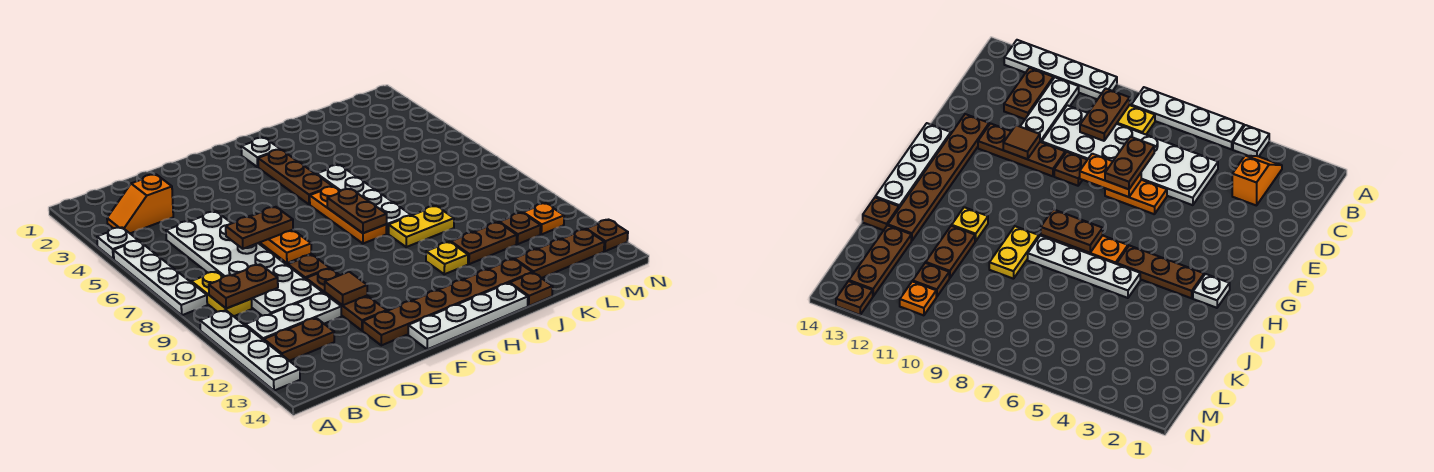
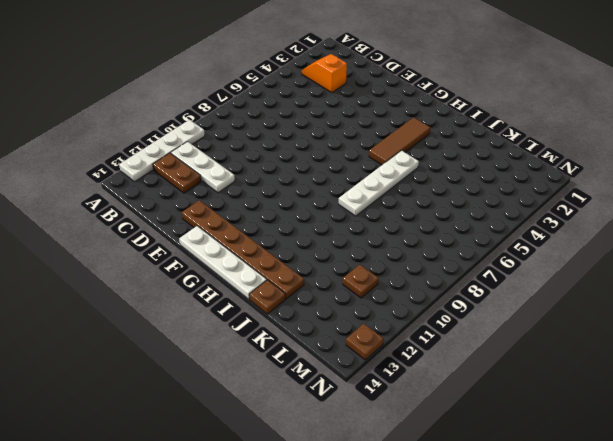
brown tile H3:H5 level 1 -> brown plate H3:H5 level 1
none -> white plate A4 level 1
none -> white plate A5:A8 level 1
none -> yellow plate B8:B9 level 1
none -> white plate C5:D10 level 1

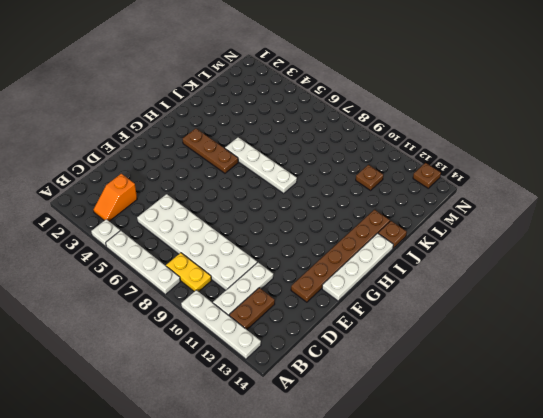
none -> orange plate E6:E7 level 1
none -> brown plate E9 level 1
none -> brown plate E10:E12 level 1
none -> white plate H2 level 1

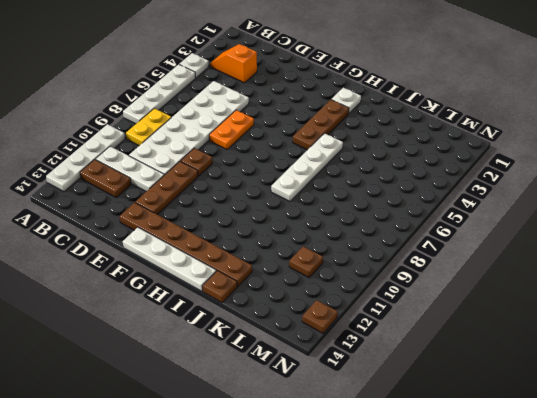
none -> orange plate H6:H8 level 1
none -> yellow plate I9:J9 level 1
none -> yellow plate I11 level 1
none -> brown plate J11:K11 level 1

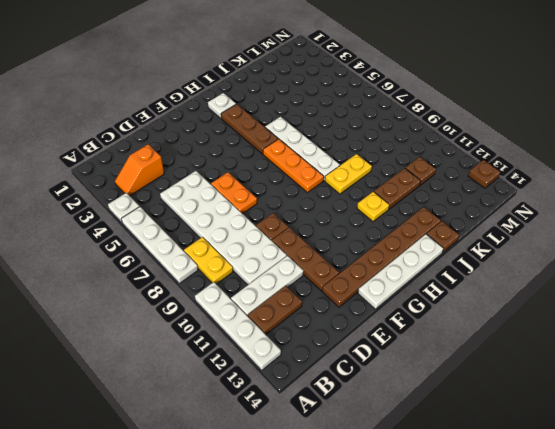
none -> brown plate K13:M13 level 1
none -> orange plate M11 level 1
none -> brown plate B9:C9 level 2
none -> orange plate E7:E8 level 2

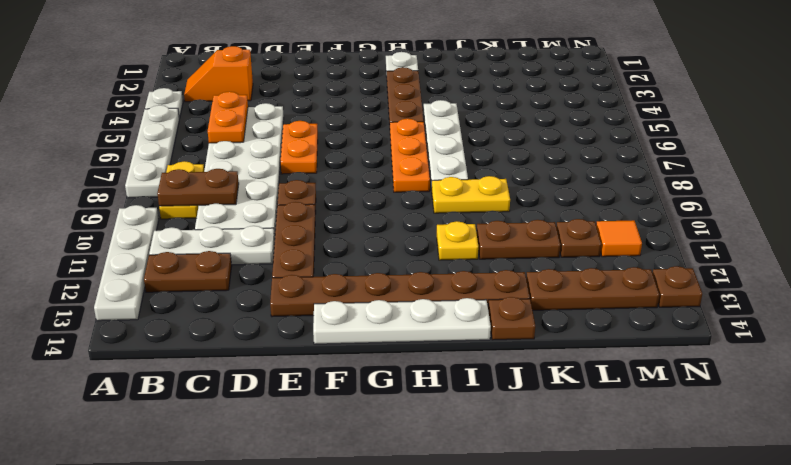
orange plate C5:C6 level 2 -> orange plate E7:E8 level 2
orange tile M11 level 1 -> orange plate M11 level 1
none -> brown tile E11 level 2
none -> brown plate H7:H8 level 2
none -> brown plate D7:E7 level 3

========

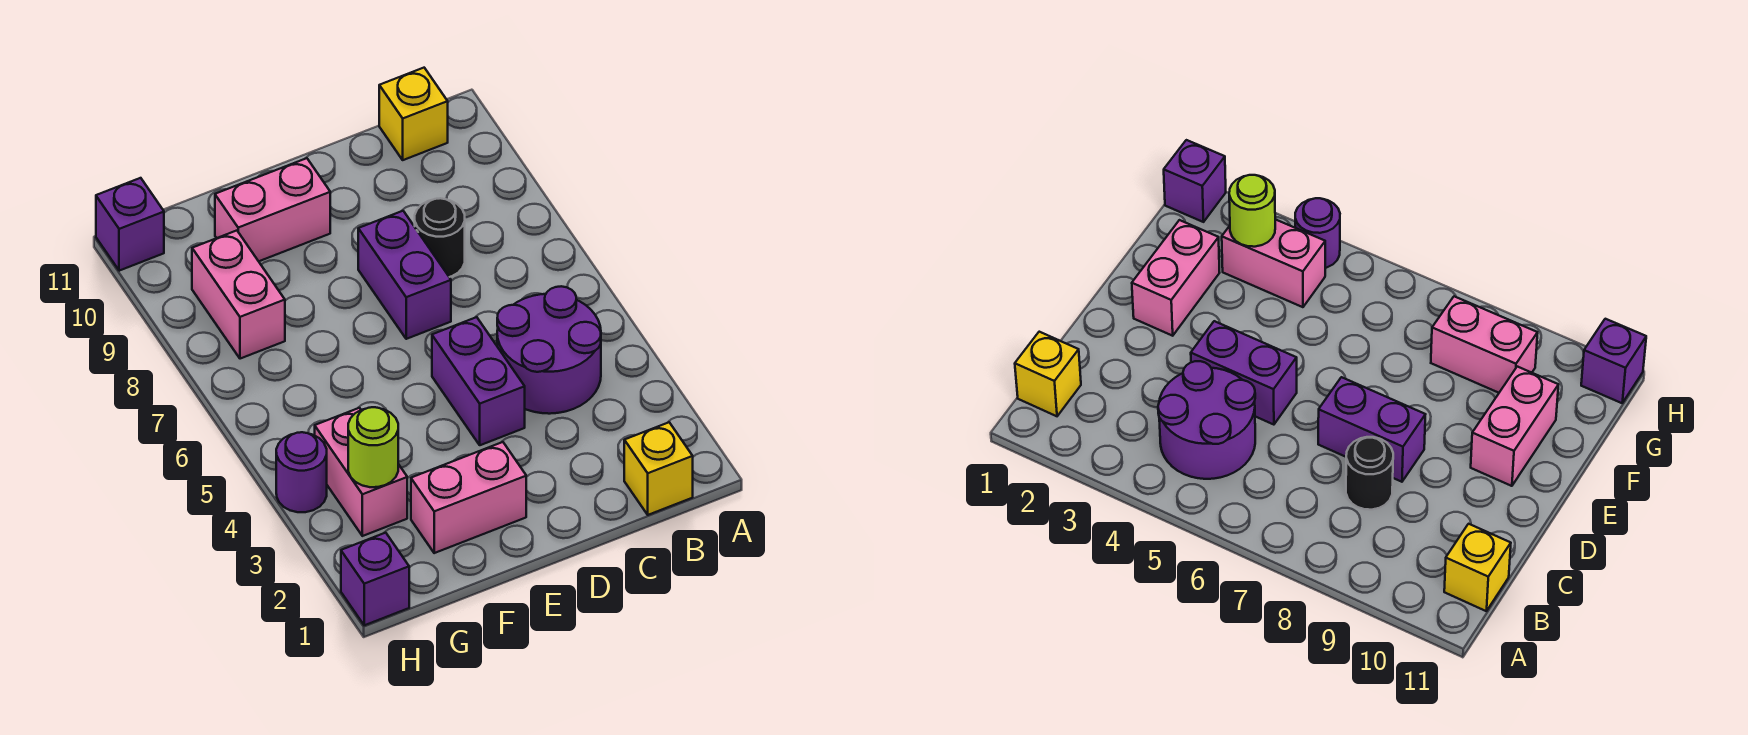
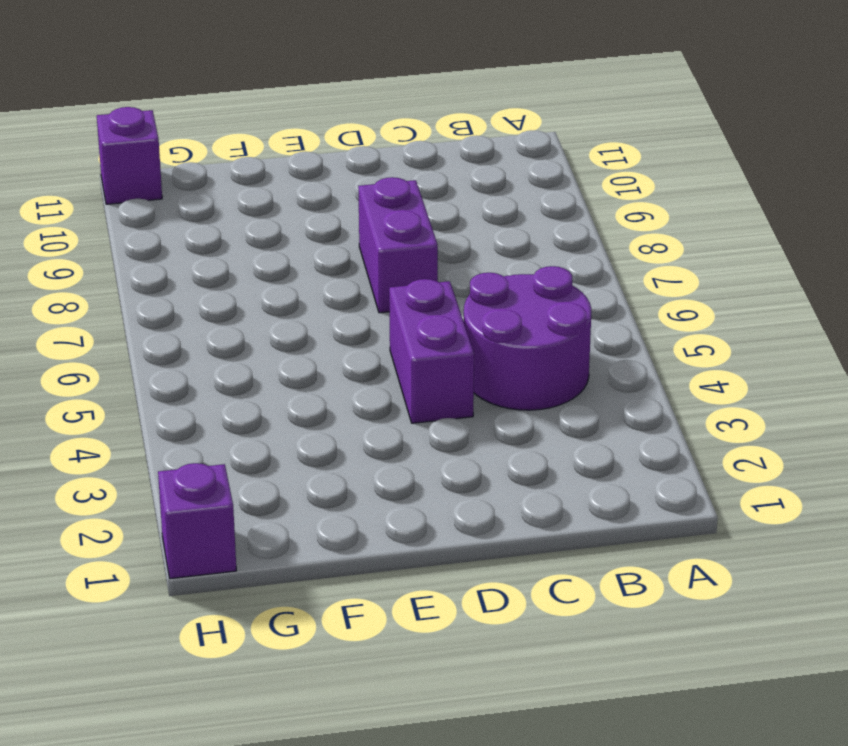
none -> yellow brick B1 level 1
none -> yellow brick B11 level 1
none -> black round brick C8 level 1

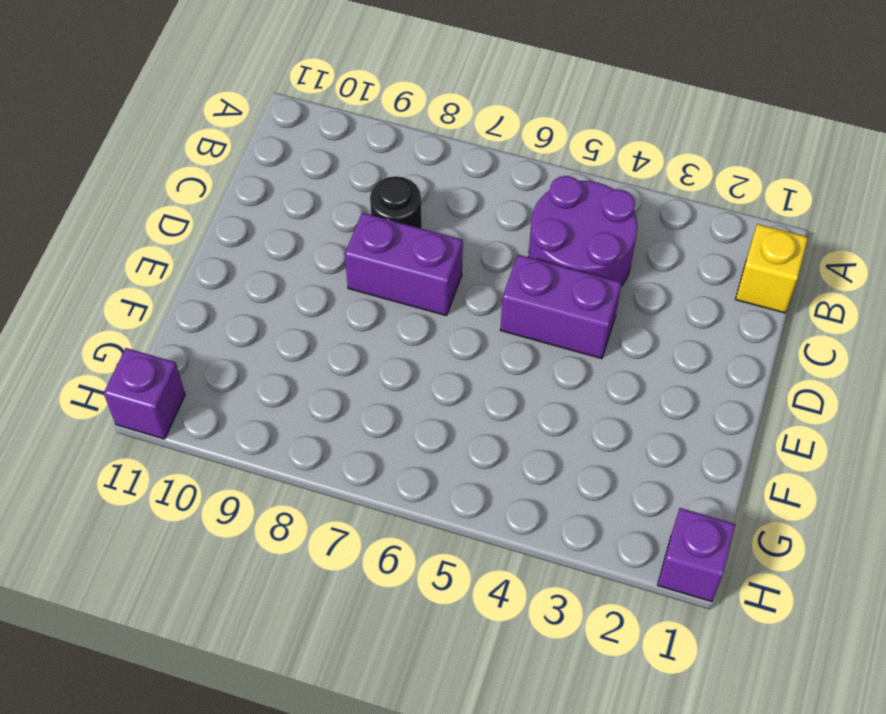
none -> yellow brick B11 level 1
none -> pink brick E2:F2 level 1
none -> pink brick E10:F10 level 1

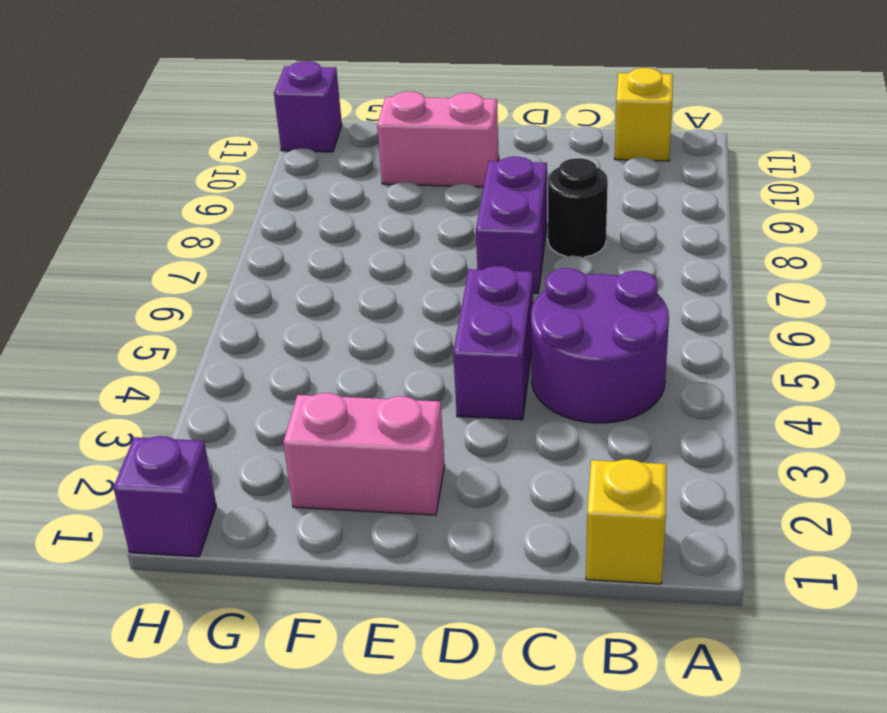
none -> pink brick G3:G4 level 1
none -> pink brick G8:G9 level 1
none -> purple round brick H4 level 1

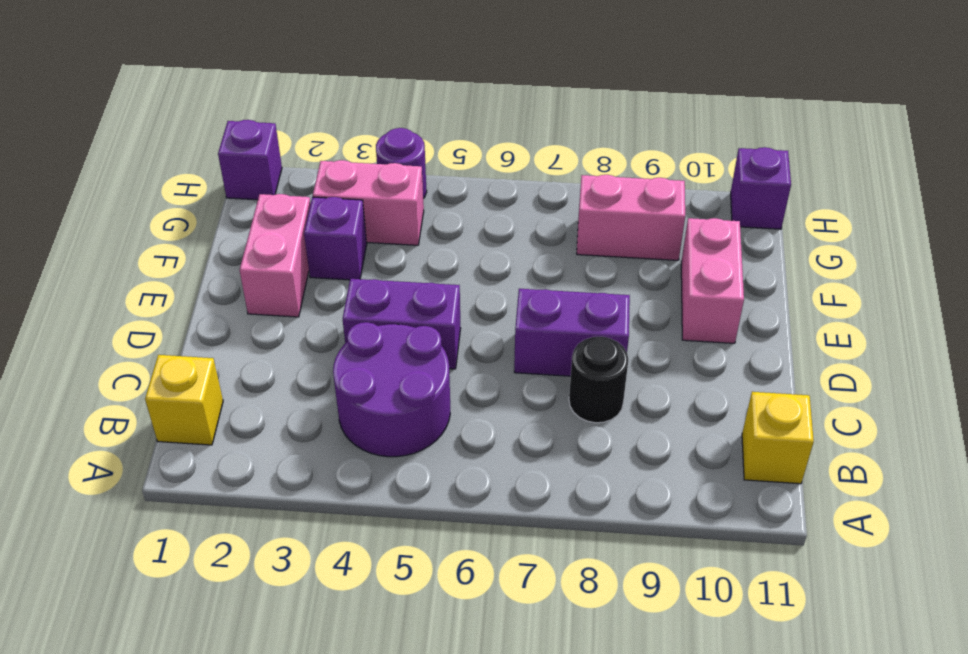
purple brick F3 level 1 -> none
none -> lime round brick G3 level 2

========

§ **Task prompt**
After locating the line containing "brown tile H3:H5" in the entries above, return it and every line after it exactly, ending at the line containing "none -> brown plate D7:E7 level 3", without pictures.

§ **Problem solution**
brown tile H3:H5 level 1 -> brown plate H3:H5 level 1
none -> white plate A4 level 1
none -> white plate A5:A8 level 1
none -> yellow plate B8:B9 level 1
none -> white plate C5:D10 level 1

none -> orange plate E6:E7 level 1
none -> brown plate E9 level 1
none -> brown plate E10:E12 level 1
none -> white plate H2 level 1

none -> orange plate H6:H8 level 1
none -> yellow plate I9:J9 level 1
none -> yellow plate I11 level 1
none -> brown plate J11:K11 level 1

none -> brown plate K13:M13 level 1
none -> orange plate M11 level 1
none -> brown plate B9:C9 level 2
none -> orange plate E7:E8 level 2

orange plate C5:C6 level 2 -> orange plate E7:E8 level 2
orange tile M11 level 1 -> orange plate M11 level 1
none -> brown tile E11 level 2
none -> brown plate H7:H8 level 2
none -> brown plate D7:E7 level 3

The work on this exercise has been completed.